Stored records

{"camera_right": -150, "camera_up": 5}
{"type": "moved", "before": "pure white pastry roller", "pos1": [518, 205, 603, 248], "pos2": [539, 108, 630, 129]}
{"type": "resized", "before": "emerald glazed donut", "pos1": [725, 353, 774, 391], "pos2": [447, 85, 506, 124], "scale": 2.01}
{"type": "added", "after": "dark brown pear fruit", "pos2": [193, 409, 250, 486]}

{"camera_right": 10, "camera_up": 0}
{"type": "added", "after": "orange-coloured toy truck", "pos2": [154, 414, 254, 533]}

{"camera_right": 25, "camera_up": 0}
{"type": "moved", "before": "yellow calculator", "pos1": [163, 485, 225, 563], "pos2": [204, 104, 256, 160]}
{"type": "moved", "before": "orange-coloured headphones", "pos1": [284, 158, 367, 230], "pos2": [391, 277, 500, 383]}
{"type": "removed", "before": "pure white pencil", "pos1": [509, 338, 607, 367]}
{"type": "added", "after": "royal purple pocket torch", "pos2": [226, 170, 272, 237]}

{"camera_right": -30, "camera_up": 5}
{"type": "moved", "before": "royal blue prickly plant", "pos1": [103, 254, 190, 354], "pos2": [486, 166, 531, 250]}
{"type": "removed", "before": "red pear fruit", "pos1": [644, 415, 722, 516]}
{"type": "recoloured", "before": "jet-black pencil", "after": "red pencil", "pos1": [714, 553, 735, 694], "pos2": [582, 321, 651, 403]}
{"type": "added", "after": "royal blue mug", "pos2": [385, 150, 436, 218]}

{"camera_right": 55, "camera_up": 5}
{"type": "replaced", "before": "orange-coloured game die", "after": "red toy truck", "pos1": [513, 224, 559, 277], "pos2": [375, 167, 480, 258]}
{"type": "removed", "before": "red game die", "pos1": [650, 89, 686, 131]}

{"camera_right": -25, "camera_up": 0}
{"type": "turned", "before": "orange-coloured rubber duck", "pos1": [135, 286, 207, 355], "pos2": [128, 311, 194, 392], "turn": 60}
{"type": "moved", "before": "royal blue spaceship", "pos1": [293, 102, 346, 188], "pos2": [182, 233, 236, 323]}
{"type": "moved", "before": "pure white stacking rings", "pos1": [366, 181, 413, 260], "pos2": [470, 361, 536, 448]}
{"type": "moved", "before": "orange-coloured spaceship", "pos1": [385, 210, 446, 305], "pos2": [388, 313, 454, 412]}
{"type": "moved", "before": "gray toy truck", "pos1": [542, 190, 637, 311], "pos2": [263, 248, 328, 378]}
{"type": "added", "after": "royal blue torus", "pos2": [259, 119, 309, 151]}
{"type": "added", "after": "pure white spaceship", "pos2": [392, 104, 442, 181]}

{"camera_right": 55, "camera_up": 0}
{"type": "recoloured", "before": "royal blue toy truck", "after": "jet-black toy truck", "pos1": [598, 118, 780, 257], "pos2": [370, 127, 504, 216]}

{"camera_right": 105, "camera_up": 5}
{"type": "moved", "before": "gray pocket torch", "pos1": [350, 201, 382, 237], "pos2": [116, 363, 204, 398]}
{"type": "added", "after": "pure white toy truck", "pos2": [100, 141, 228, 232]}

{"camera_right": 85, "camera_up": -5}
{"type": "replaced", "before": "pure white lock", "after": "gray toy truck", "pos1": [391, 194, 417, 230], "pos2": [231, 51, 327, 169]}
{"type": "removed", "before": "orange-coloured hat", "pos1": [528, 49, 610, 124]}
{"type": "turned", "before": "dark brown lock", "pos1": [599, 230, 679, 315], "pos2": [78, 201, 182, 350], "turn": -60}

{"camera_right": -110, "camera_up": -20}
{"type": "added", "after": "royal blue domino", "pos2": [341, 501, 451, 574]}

*The problem:* Each entry above must be repeated exactly, with nothing dropped.

*Answer box:*
{"camera_right": -150, "camera_up": 5}
{"type": "moved", "before": "pure white pastry roller", "pos1": [518, 205, 603, 248], "pos2": [539, 108, 630, 129]}
{"type": "resized", "before": "emerald glazed donut", "pos1": [725, 353, 774, 391], "pos2": [447, 85, 506, 124], "scale": 2.01}
{"type": "added", "after": "dark brown pear fruit", "pos2": [193, 409, 250, 486]}

{"camera_right": 10, "camera_up": 0}
{"type": "added", "after": "orange-coloured toy truck", "pos2": [154, 414, 254, 533]}

{"camera_right": 25, "camera_up": 0}
{"type": "moved", "before": "yellow calculator", "pos1": [163, 485, 225, 563], "pos2": [204, 104, 256, 160]}
{"type": "moved", "before": "orange-coloured headphones", "pos1": [284, 158, 367, 230], "pos2": [391, 277, 500, 383]}
{"type": "removed", "before": "pure white pencil", "pos1": [509, 338, 607, 367]}
{"type": "added", "after": "royal purple pocket torch", "pos2": [226, 170, 272, 237]}

{"camera_right": -30, "camera_up": 5}
{"type": "moved", "before": "royal blue prickly plant", "pos1": [103, 254, 190, 354], "pos2": [486, 166, 531, 250]}
{"type": "removed", "before": "red pear fruit", "pos1": [644, 415, 722, 516]}
{"type": "recoloured", "before": "jet-black pencil", "after": "red pencil", "pos1": [714, 553, 735, 694], "pos2": [582, 321, 651, 403]}
{"type": "added", "after": "royal blue mug", "pos2": [385, 150, 436, 218]}

{"camera_right": 55, "camera_up": 5}
{"type": "replaced", "before": "orange-coloured game die", "after": "red toy truck", "pos1": [513, 224, 559, 277], "pos2": [375, 167, 480, 258]}
{"type": "removed", "before": "red game die", "pos1": [650, 89, 686, 131]}

{"camera_right": -25, "camera_up": 0}
{"type": "turned", "before": "orange-coloured rubber duck", "pos1": [135, 286, 207, 355], "pos2": [128, 311, 194, 392], "turn": 60}
{"type": "moved", "before": "royal blue spaceship", "pos1": [293, 102, 346, 188], "pos2": [182, 233, 236, 323]}
{"type": "moved", "before": "pure white stacking rings", "pos1": [366, 181, 413, 260], "pos2": [470, 361, 536, 448]}
{"type": "moved", "before": "orange-coloured spaceship", "pos1": [385, 210, 446, 305], "pos2": [388, 313, 454, 412]}
{"type": "moved", "before": "gray toy truck", "pos1": [542, 190, 637, 311], "pos2": [263, 248, 328, 378]}
{"type": "added", "after": "royal blue torus", "pos2": [259, 119, 309, 151]}
{"type": "added", "after": "pure white spaceship", "pos2": [392, 104, 442, 181]}

{"camera_right": 55, "camera_up": 0}
{"type": "recoloured", "before": "royal blue toy truck", "after": "jet-black toy truck", "pos1": [598, 118, 780, 257], "pos2": [370, 127, 504, 216]}

{"camera_right": 105, "camera_up": 5}
{"type": "moved", "before": "gray pocket torch", "pos1": [350, 201, 382, 237], "pos2": [116, 363, 204, 398]}
{"type": "added", "after": "pure white toy truck", "pos2": [100, 141, 228, 232]}

{"camera_right": 85, "camera_up": -5}
{"type": "replaced", "before": "pure white lock", "after": "gray toy truck", "pos1": [391, 194, 417, 230], "pos2": [231, 51, 327, 169]}
{"type": "removed", "before": "orange-coloured hat", "pos1": [528, 49, 610, 124]}
{"type": "turned", "before": "dark brown lock", "pos1": [599, 230, 679, 315], "pos2": [78, 201, 182, 350], "turn": -60}

{"camera_right": -110, "camera_up": -20}
{"type": "added", "after": "royal blue domino", "pos2": [341, 501, 451, 574]}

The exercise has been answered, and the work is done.